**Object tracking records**

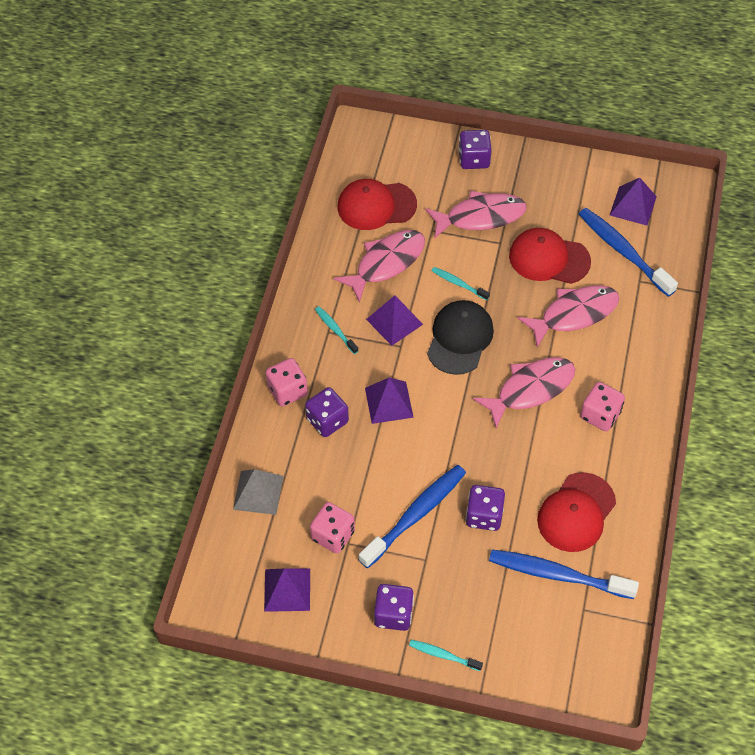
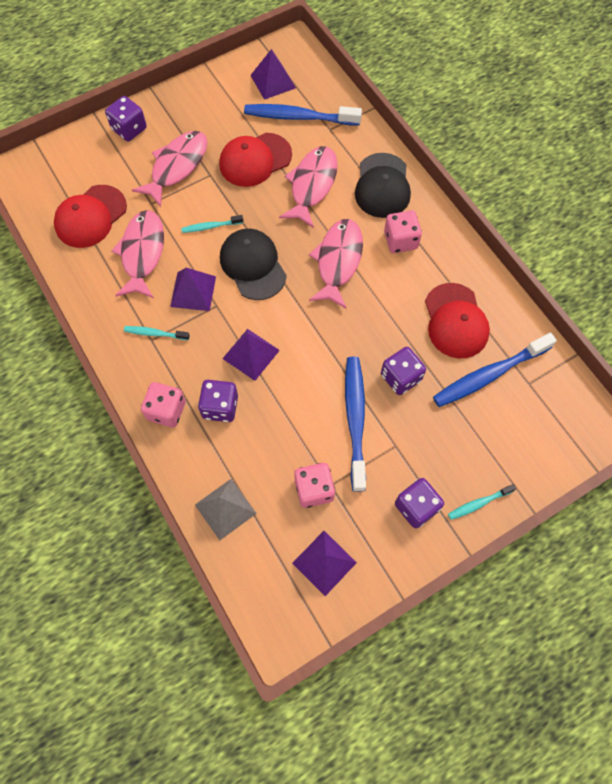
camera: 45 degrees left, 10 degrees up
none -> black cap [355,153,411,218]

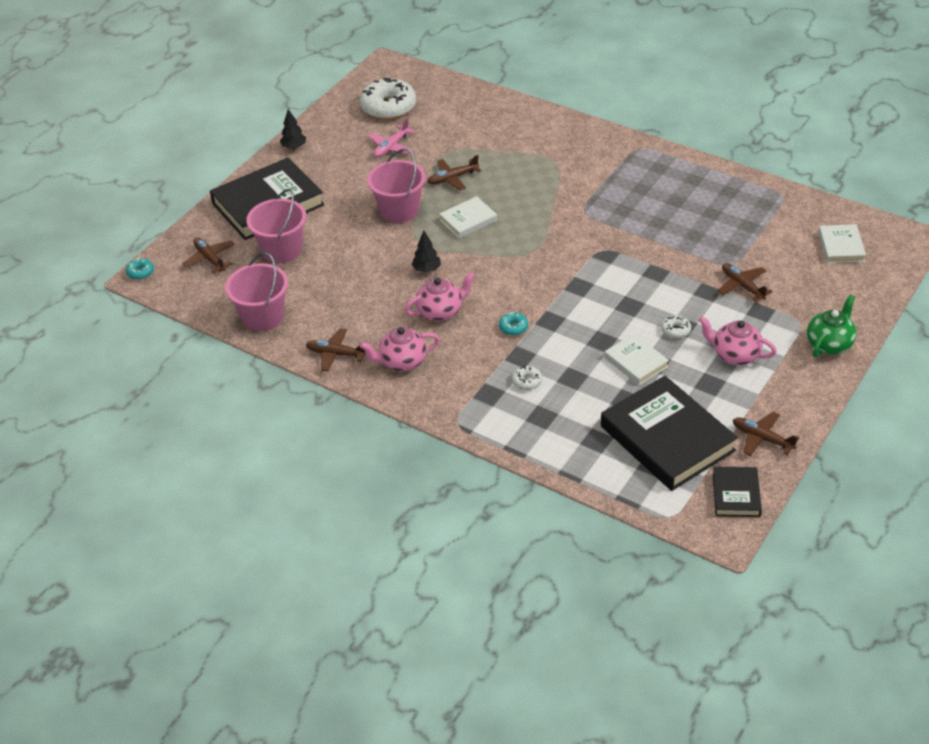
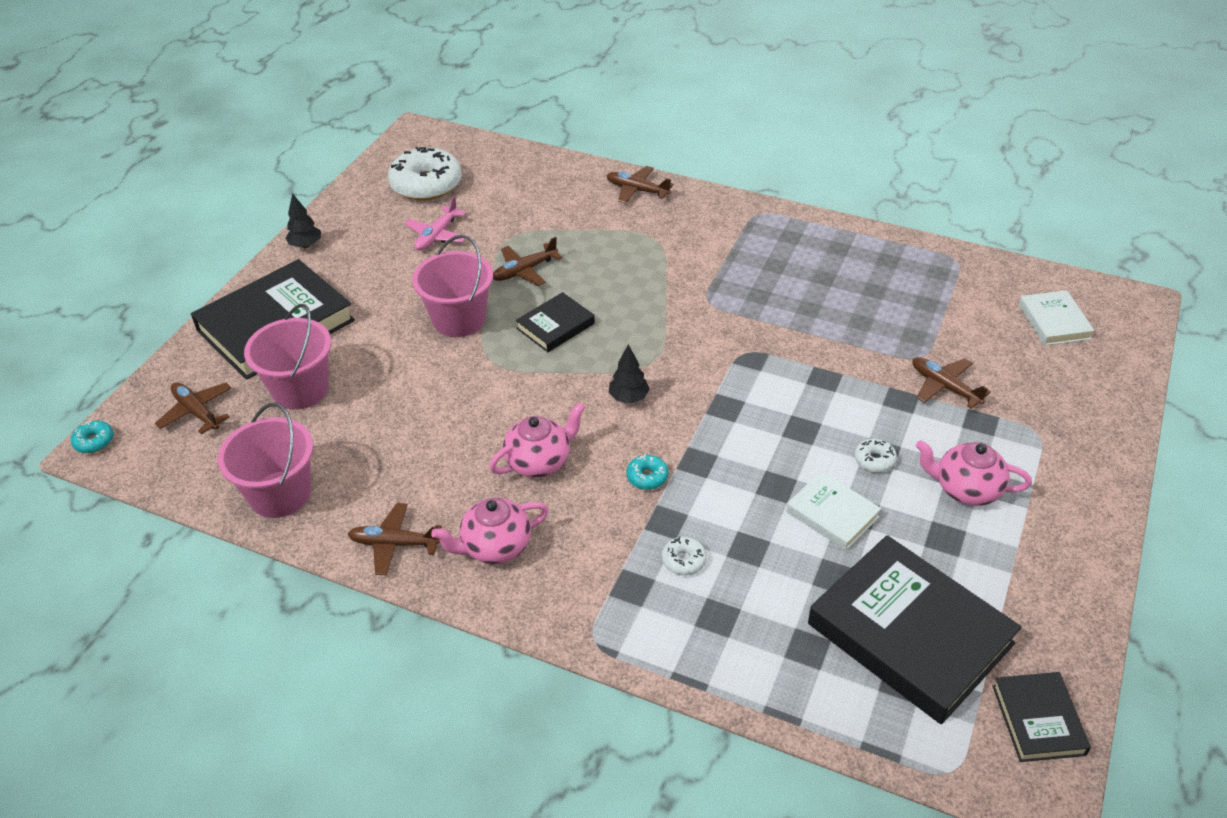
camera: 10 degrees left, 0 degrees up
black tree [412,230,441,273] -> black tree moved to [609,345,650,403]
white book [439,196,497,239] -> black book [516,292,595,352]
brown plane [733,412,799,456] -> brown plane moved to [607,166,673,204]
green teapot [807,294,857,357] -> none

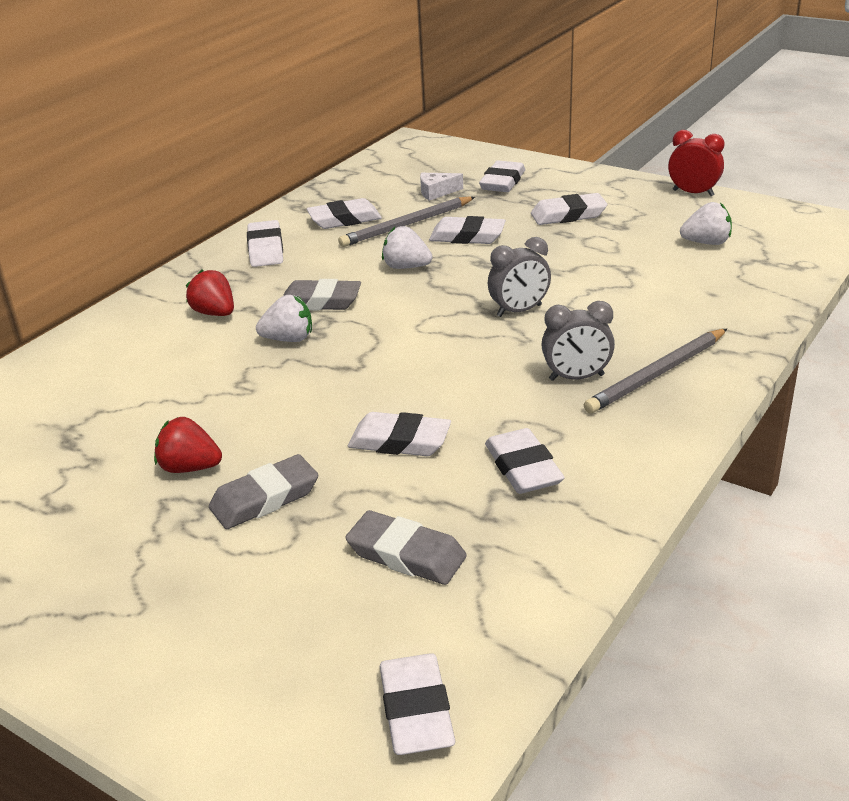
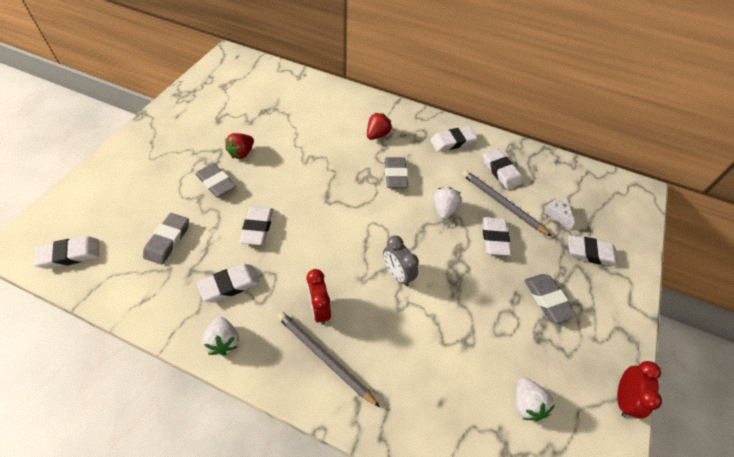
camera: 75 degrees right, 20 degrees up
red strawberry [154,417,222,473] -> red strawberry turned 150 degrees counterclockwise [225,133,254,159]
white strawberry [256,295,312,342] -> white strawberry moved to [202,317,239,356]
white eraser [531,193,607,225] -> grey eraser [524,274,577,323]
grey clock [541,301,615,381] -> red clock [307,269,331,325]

**REQUIRED ACTION**
Using the records above, copy every line that has the word "degrees" in it.

**OUTPUT FOR THIS EXERCISE**
camera: 45 degrees left, 10 degrees up
camera: 10 degrees left, 0 degrees up
camera: 75 degrees right, 20 degrees up
red strawberry [154,417,222,473] -> red strawberry turned 150 degrees counterclockwise [225,133,254,159]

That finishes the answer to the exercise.